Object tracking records
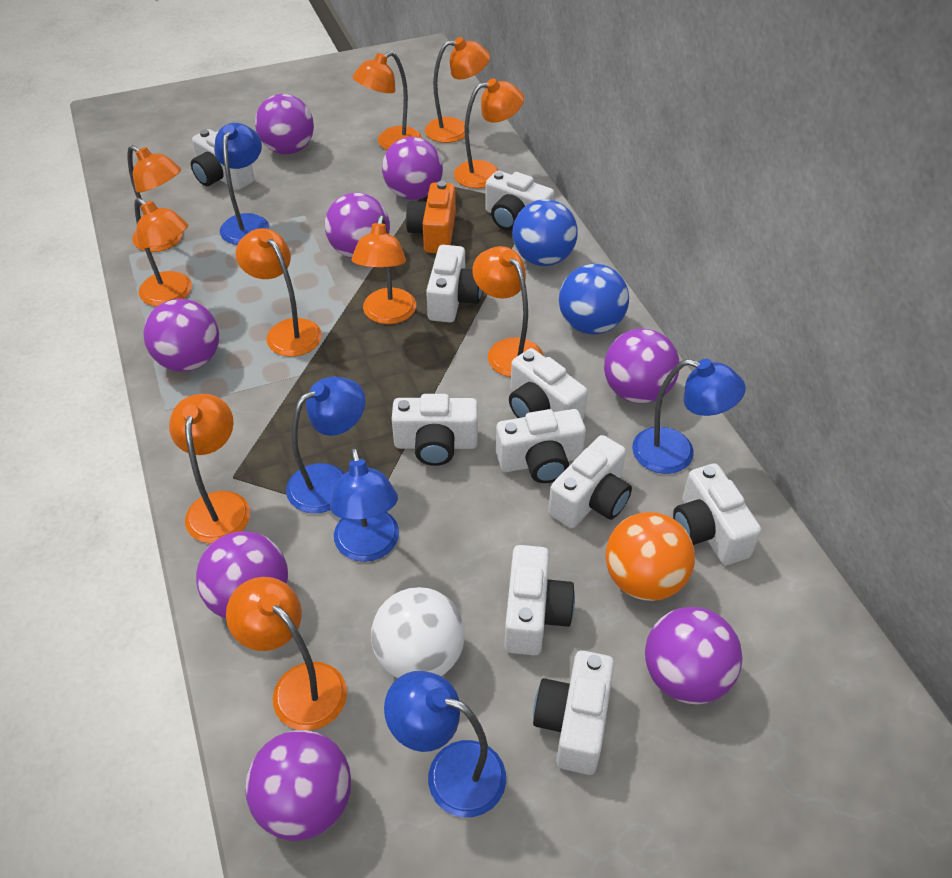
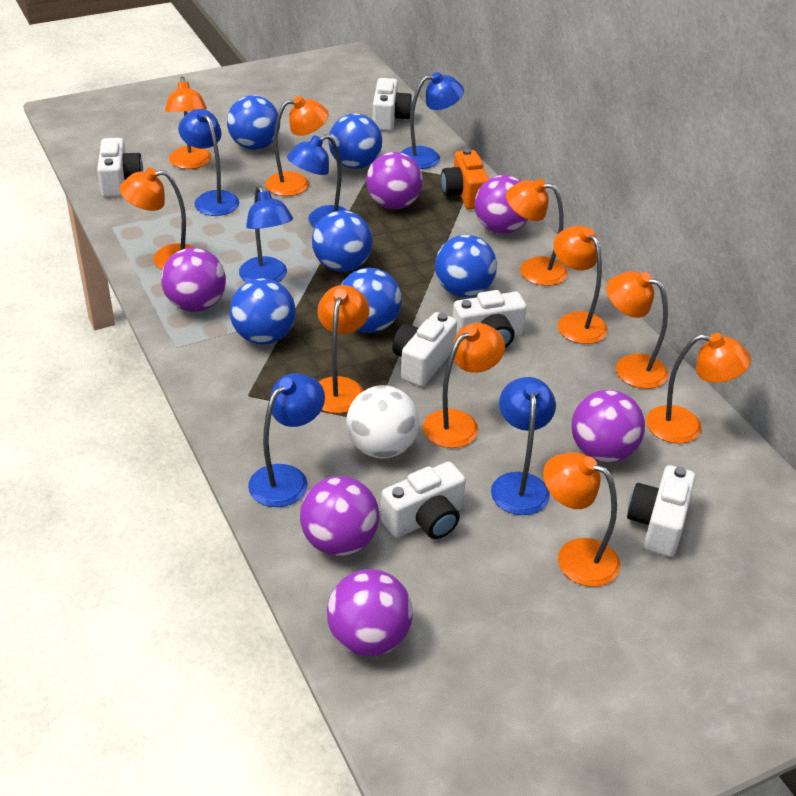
blue ball: 2 -> 6
blue lamp: 5 -> 6
orange ball: 1 -> 0
purple ball: 8 -> 6
white camera: 10 -> 6

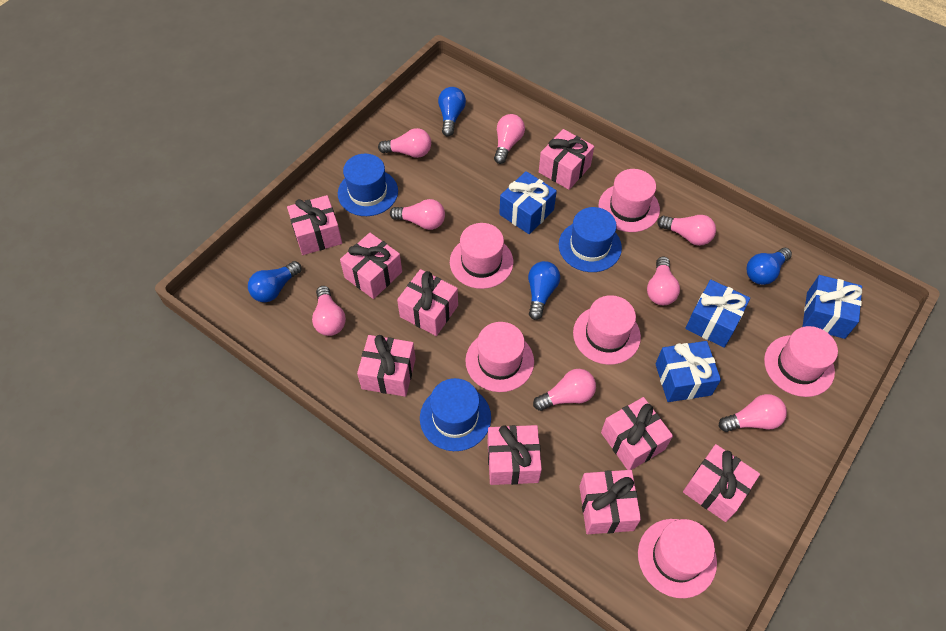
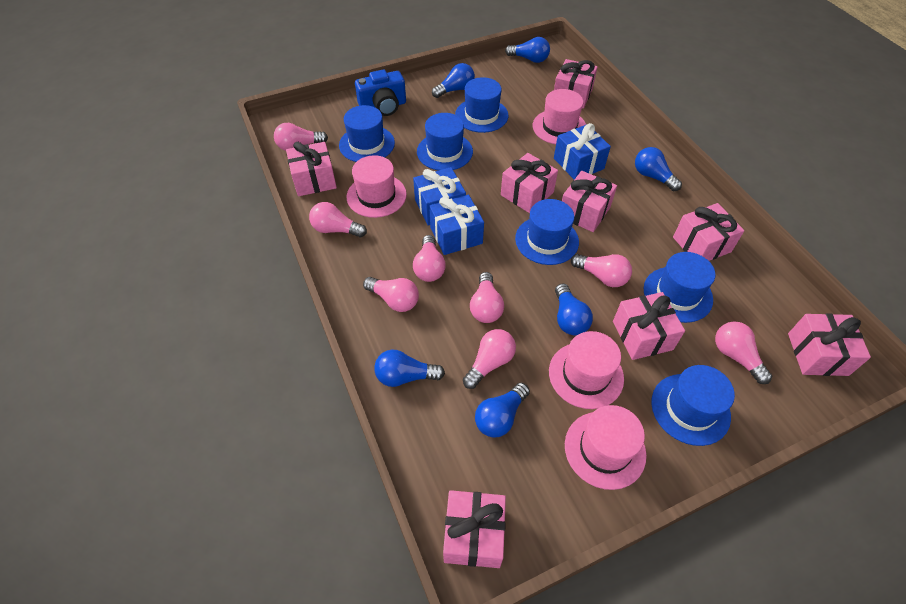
blue camera: 0 -> 1
blue gift: 4 -> 3
blue hat: 3 -> 6
blue light bulb: 4 -> 6
pink gift: 9 -> 8
pink hat: 6 -> 4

◆ **Your goal**
Return, from the data above, each line in which the string "blue" appears.

◆ **Output for this exercise**
blue ball: 2 -> 6
blue lamp: 5 -> 6
blue camera: 0 -> 1
blue gift: 4 -> 3
blue hat: 3 -> 6
blue light bulb: 4 -> 6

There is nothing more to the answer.